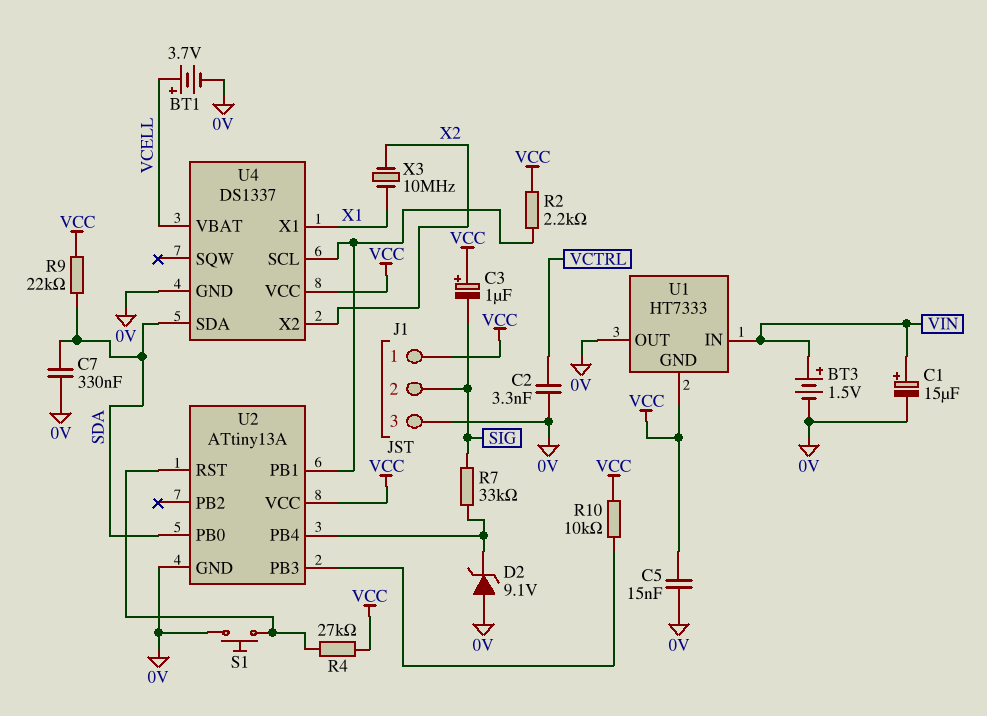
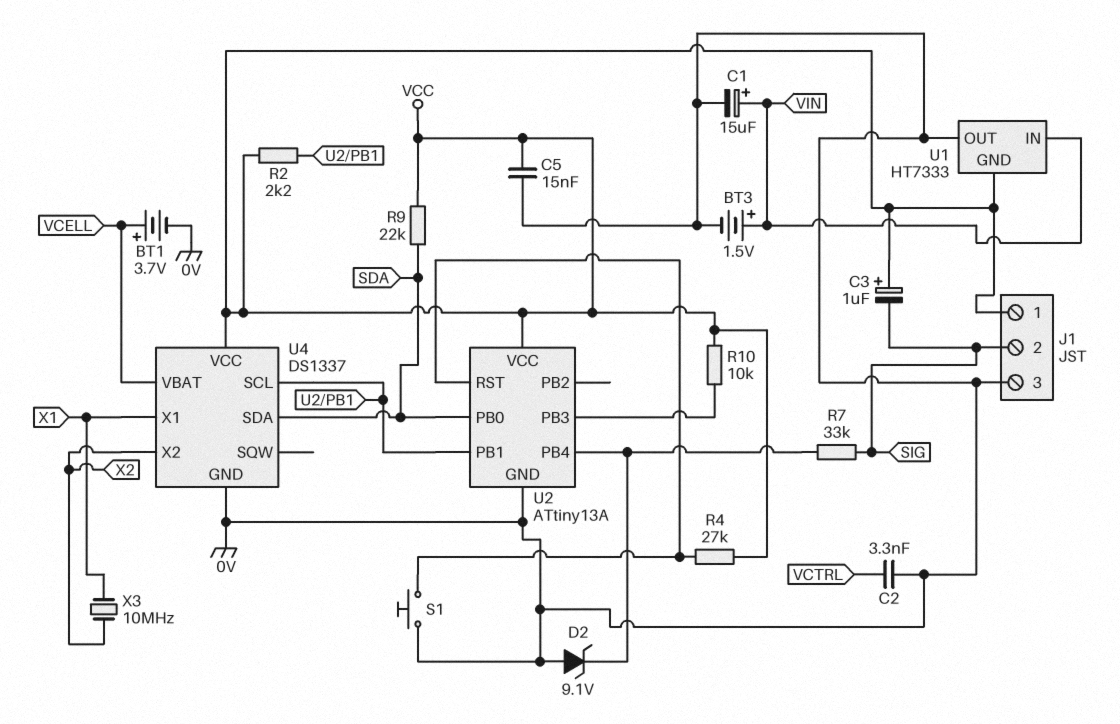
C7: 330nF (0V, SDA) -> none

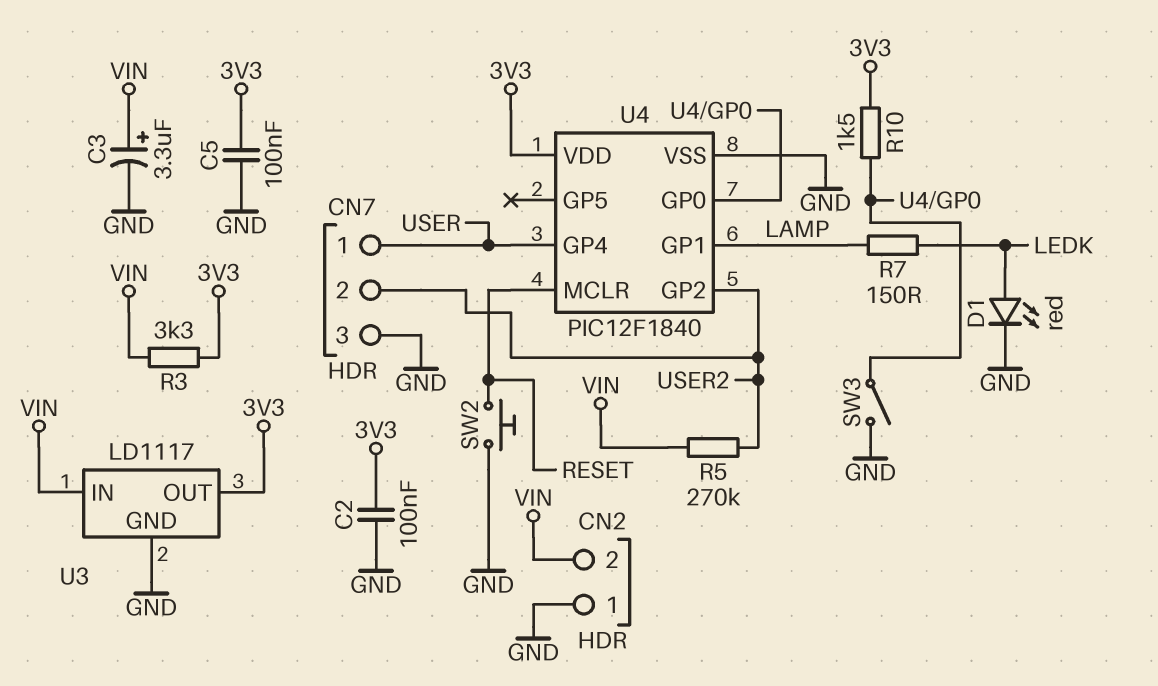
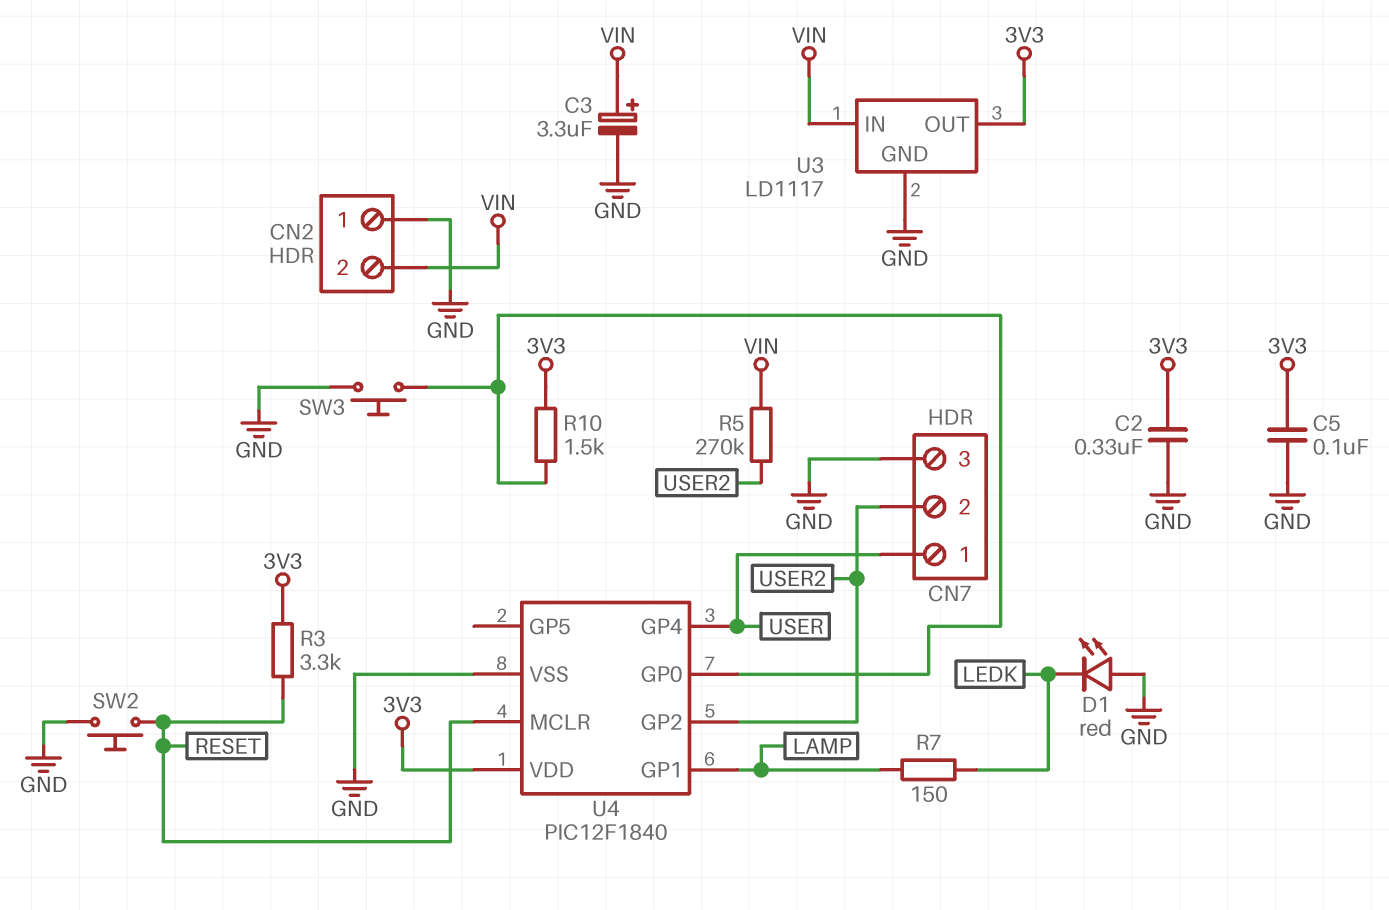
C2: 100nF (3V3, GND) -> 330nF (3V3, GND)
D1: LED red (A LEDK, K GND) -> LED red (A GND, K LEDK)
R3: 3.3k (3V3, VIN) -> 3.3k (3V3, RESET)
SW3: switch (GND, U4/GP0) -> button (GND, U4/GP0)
__________
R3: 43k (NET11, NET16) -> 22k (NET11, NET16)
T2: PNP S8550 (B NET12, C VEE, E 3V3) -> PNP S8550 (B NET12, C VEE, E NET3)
__________
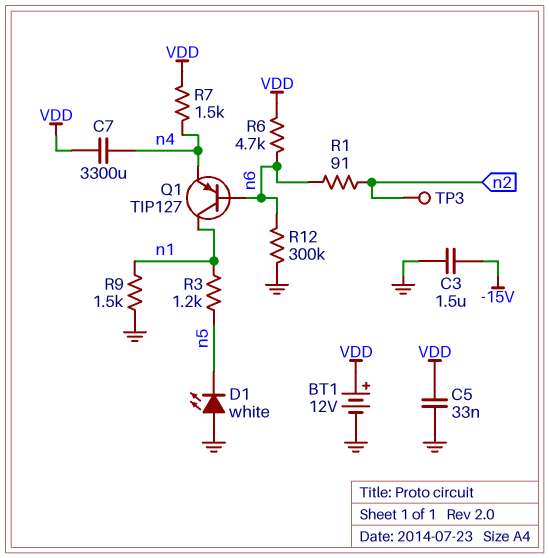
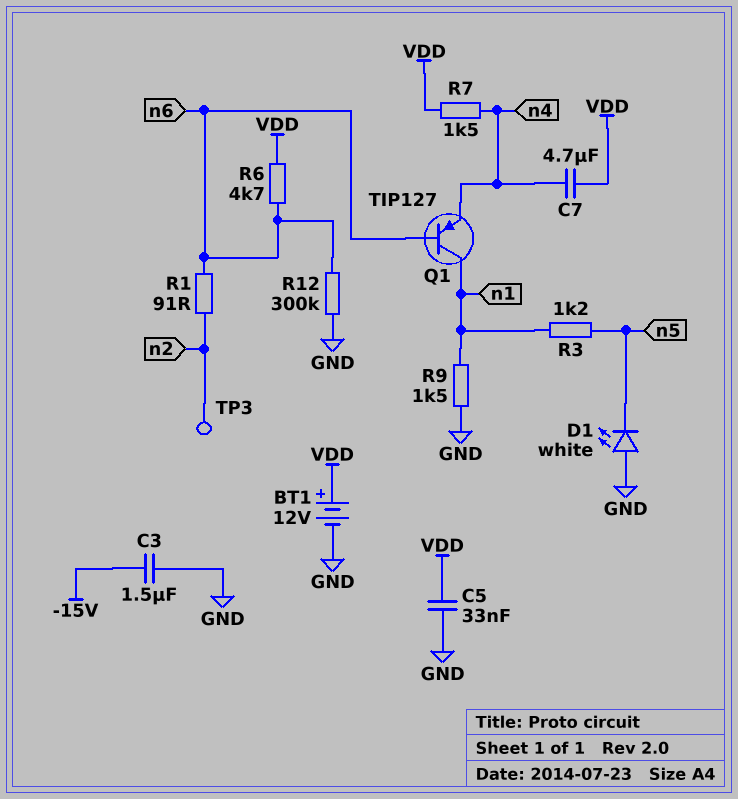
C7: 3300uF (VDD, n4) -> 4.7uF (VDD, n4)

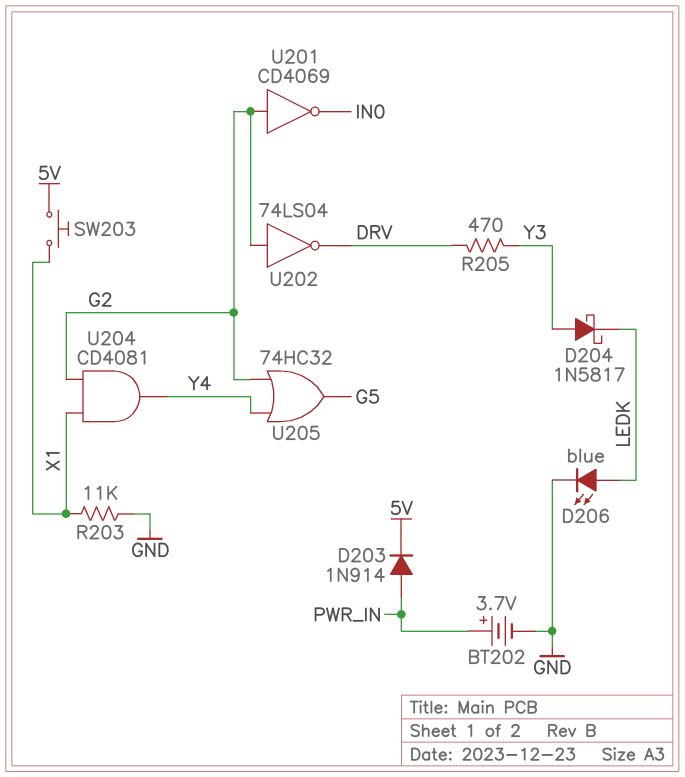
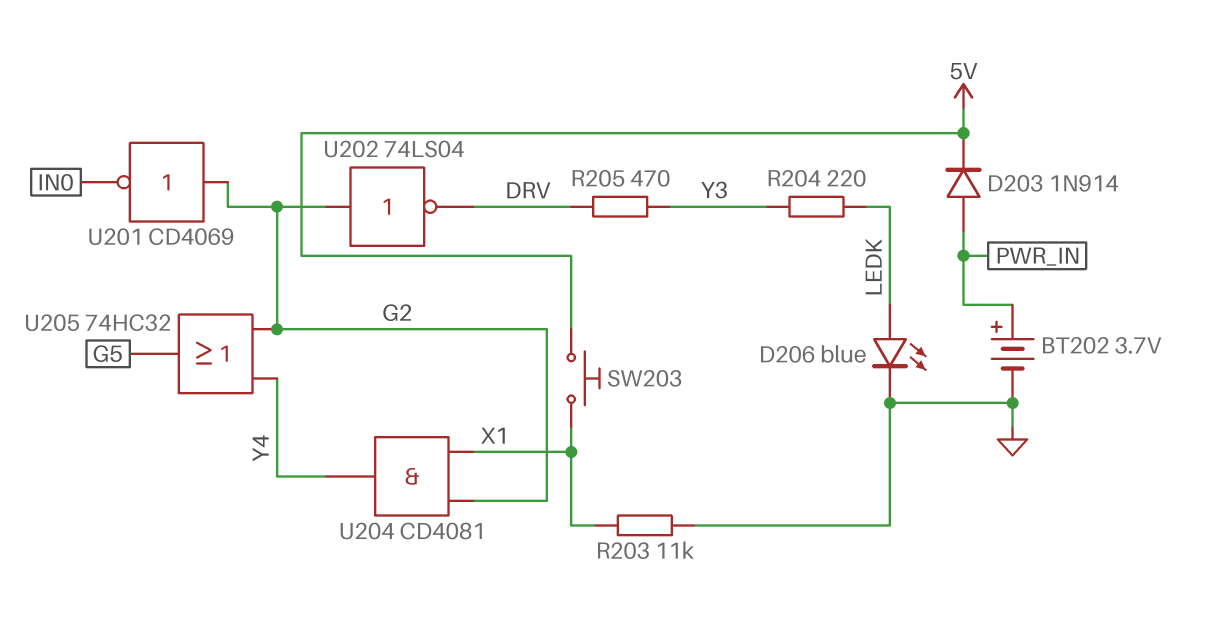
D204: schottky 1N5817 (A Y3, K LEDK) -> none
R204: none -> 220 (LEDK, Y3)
__________
## Work instructions
In the listing above, locate the line with "R3: 3.3k (3V3, VIN) -> 3.3k (3V3, RESET)" and the line with "SW3: switch (GND, U4/GP0)", then extract exactly those lines and every line between them, and nothing more.

## Problem solution
R3: 3.3k (3V3, VIN) -> 3.3k (3V3, RESET)
SW3: switch (GND, U4/GP0) -> button (GND, U4/GP0)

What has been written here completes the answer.